[Work instruction] Which of the lines below hold the word "traffic"? Pull each of them out.
·····
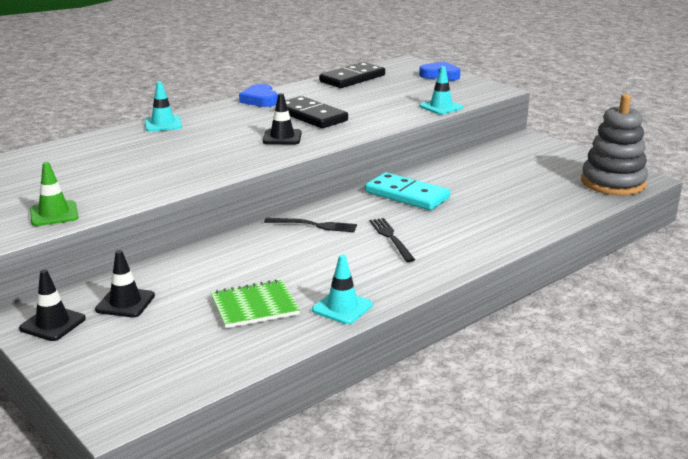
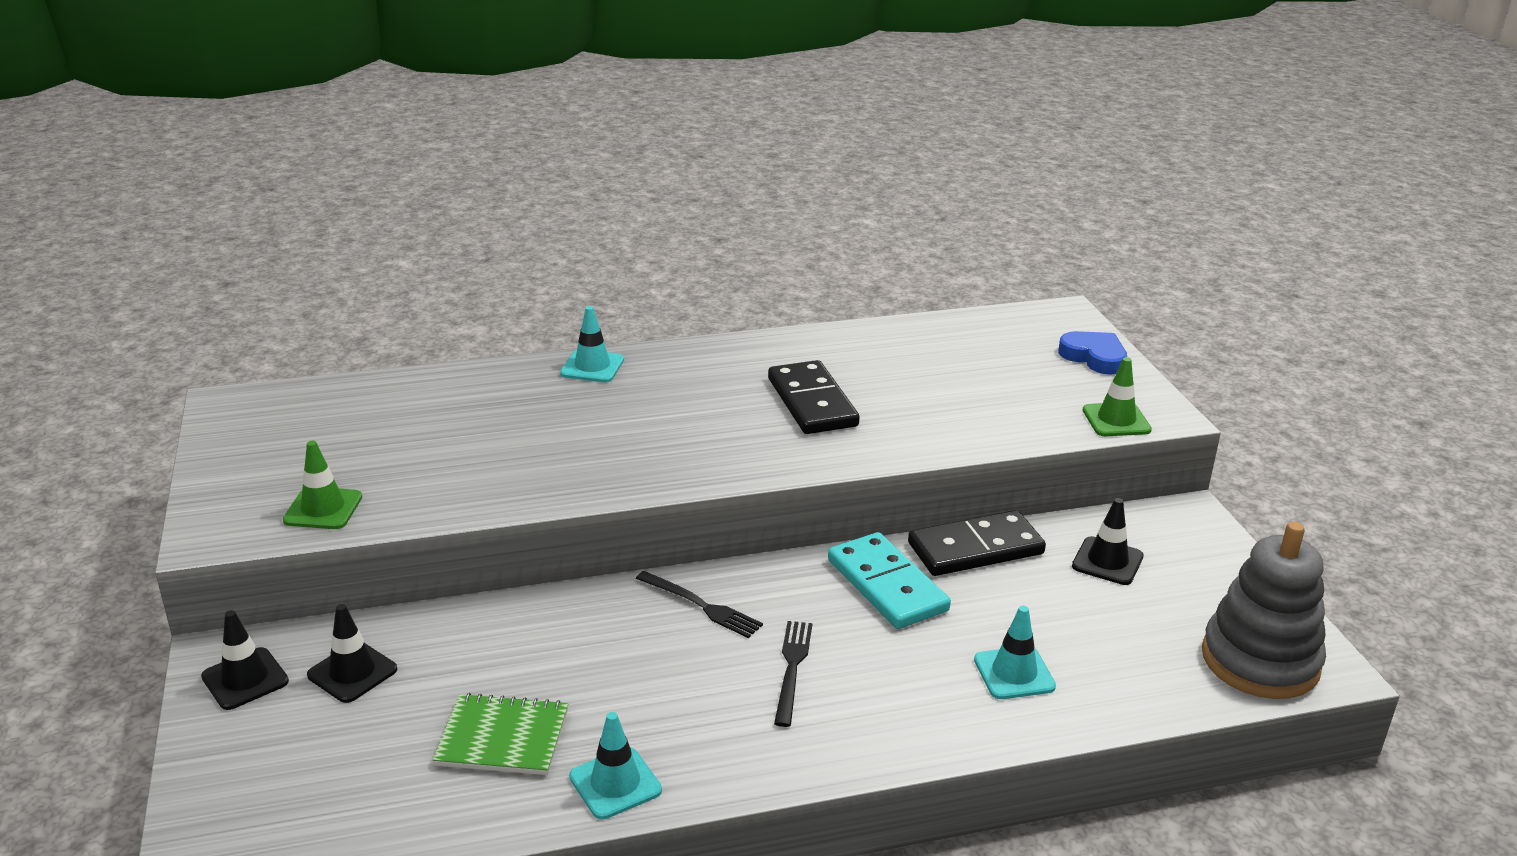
camera: 25 degrees right, 5 degrees up
(260, 100) = (766, 348): blue heart -> none
(282, 137) = (732, 438): black traffic cone -> black traffic cone (1107, 561)
(352, 78) = (944, 332): black domino -> black domino (975, 549)
(441, 107) = (1032, 432): turquoise traffic cone -> turquoise traffic cone (1014, 673)
(477, 95) = (1116, 420): none -> green traffic cone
·····
[Task solution]
(282, 137) = (732, 438): black traffic cone -> black traffic cone (1107, 561)
(441, 107) = (1032, 432): turquoise traffic cone -> turquoise traffic cone (1014, 673)
(477, 95) = (1116, 420): none -> green traffic cone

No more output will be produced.